*What you will do*
In the entries below, how many lines contain "cross"? Answer with the number and nothing else.

*Data to process*
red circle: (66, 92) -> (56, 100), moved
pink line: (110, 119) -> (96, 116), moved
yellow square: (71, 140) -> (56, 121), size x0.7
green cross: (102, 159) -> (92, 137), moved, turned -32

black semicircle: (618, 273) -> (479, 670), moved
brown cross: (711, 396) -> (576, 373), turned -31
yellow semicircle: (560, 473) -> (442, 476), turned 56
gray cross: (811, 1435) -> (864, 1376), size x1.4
==
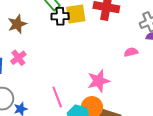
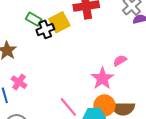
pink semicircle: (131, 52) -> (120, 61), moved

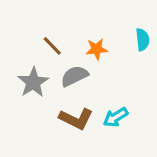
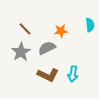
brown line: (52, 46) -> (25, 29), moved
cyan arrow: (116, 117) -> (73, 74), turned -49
==
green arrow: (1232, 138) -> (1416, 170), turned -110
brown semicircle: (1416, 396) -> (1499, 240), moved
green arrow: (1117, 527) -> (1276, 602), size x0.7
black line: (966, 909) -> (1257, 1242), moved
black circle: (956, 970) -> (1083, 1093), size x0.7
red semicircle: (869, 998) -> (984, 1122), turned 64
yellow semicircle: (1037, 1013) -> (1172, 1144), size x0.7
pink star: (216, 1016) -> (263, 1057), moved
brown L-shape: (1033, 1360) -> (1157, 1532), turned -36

*Answer area*
3